MATERIAL SUPPLIED Start Marker

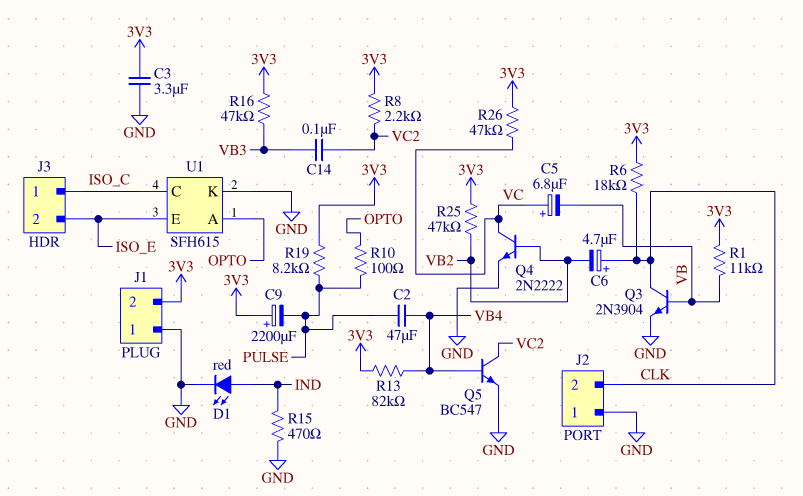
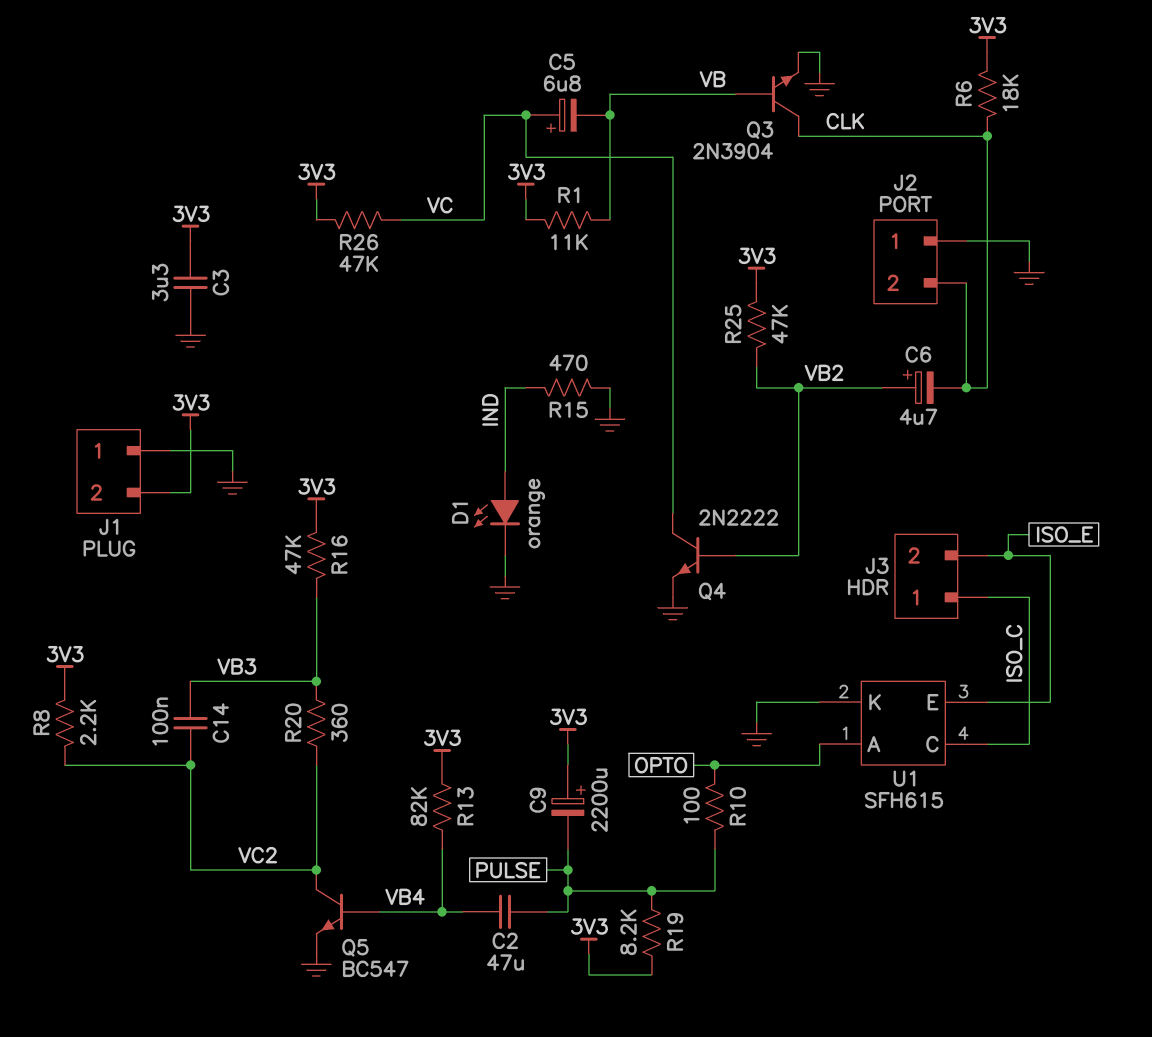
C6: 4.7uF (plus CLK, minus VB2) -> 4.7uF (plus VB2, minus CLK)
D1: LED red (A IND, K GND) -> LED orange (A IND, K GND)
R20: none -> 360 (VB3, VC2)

MATERIAL SUPPLIED End Marker
MATERIAL SUPPLIED Start Marker

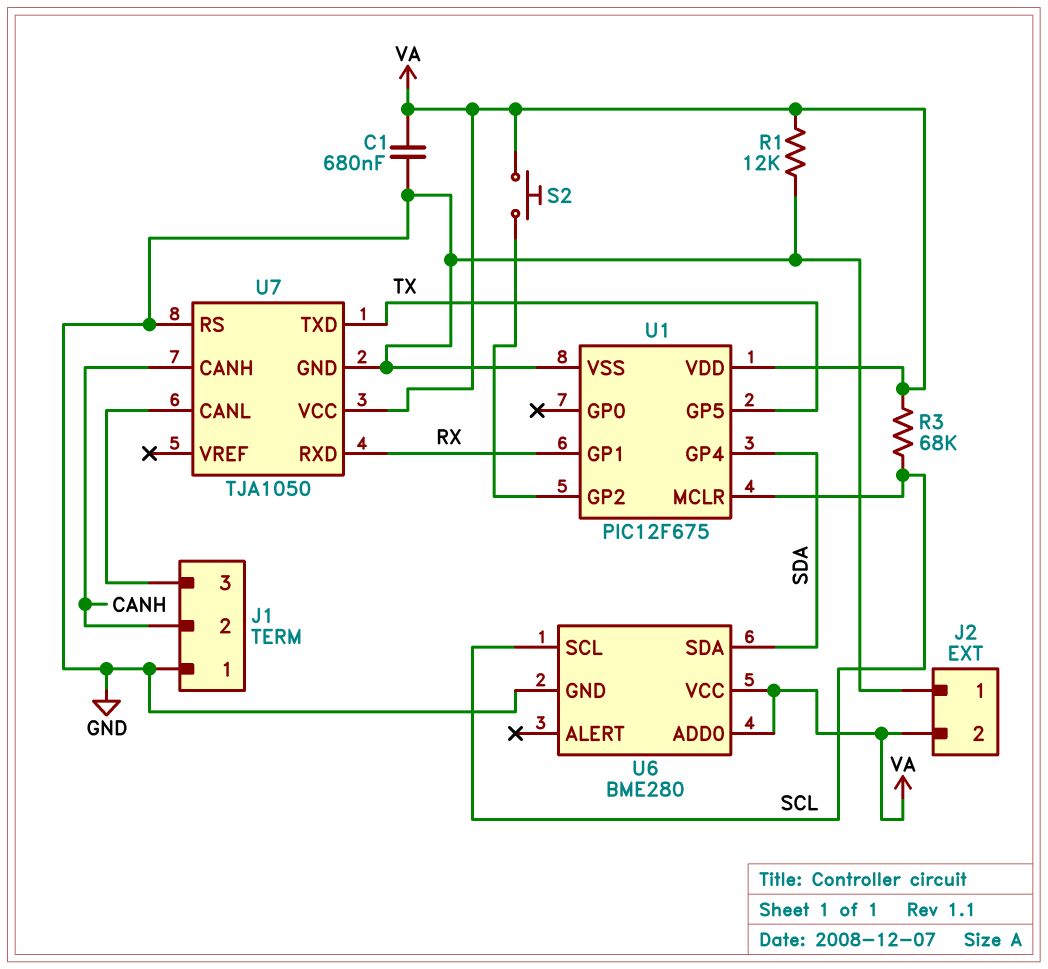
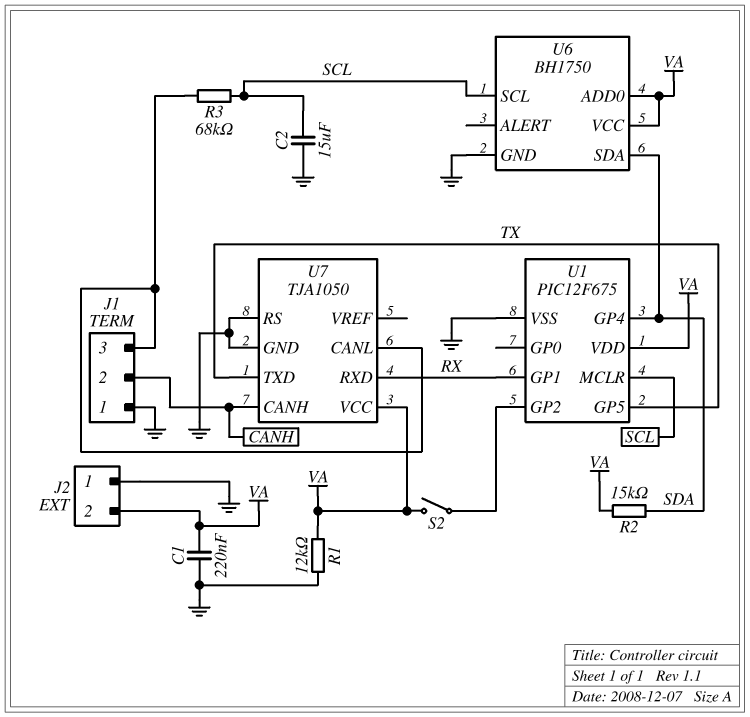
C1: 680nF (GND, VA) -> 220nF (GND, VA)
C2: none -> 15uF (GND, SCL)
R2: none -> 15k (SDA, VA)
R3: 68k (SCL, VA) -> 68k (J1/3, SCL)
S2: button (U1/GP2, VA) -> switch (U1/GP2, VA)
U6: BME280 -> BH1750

MATERIAL SUPPLIED End Marker
MATERIAL SUPPLIED Start Marker

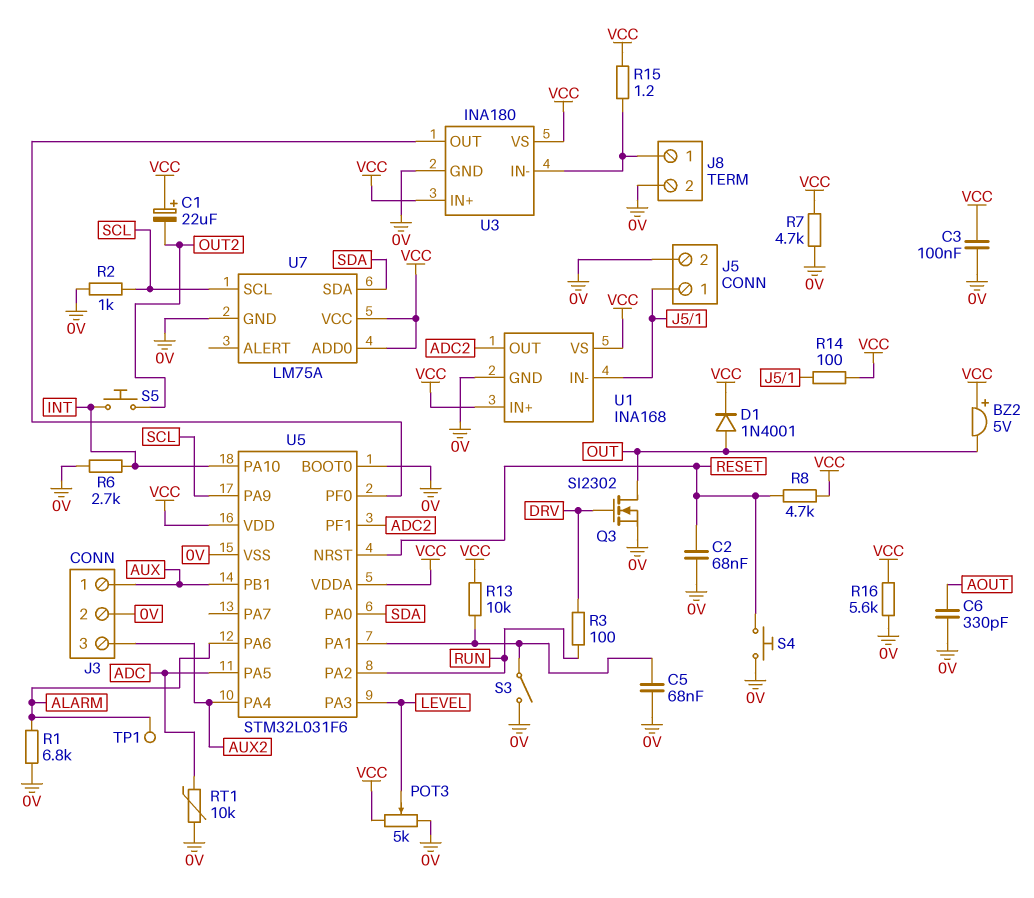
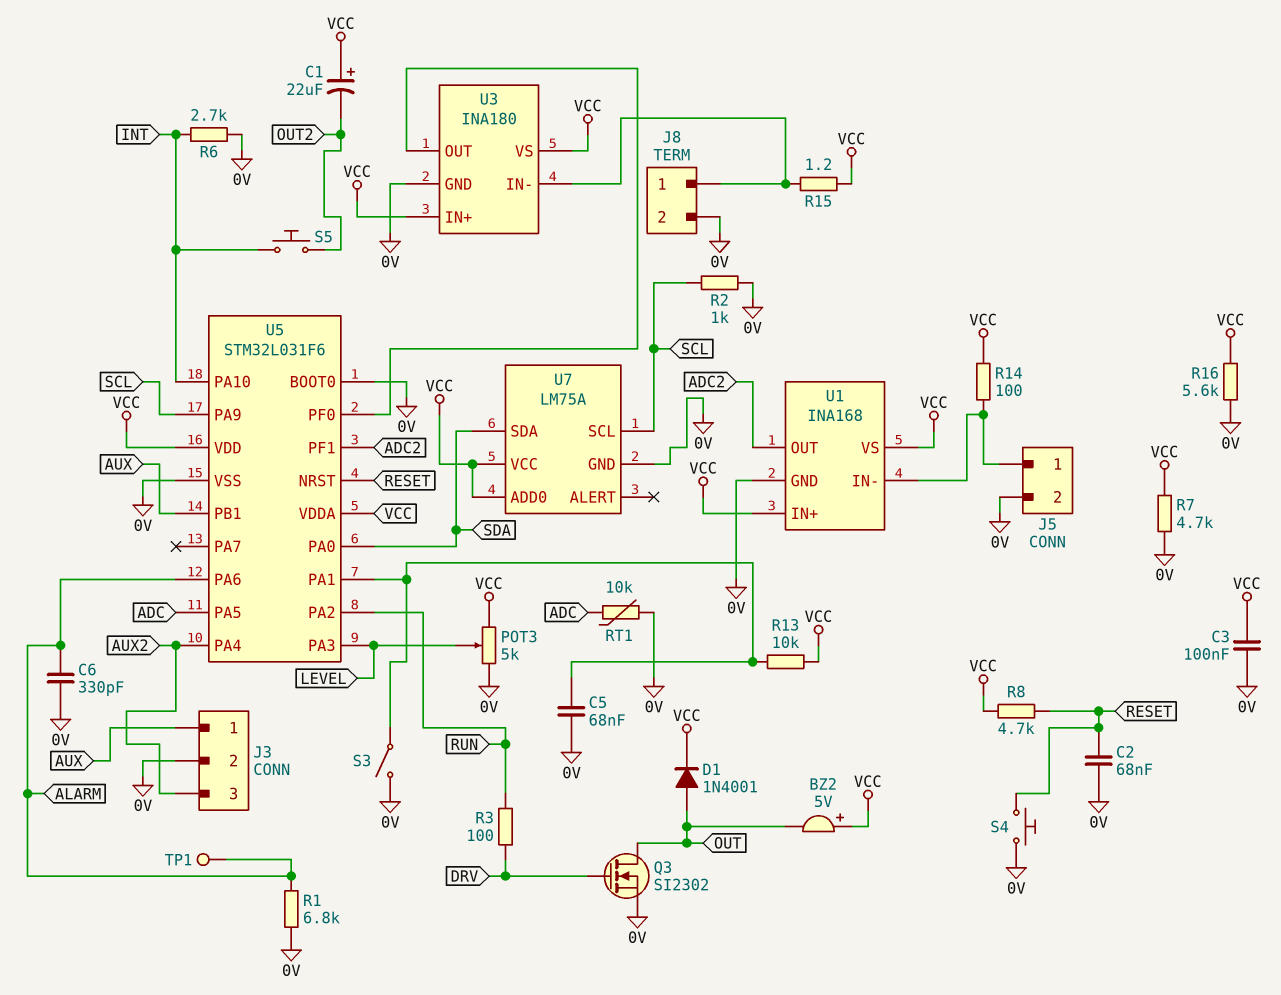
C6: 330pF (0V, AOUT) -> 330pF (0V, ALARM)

MATERIAL SUPPLIED End Marker

ASSIGNMENT -> From the records above, quote only the lines running from the line with "C2: none -> 15uF (GND, SCL)" to the line with "U6: BME280 -> BH1750", both lines included.

WRITTEN RESPONSE ->
C2: none -> 15uF (GND, SCL)
R2: none -> 15k (SDA, VA)
R3: 68k (SCL, VA) -> 68k (J1/3, SCL)
S2: button (U1/GP2, VA) -> switch (U1/GP2, VA)
U6: BME280 -> BH1750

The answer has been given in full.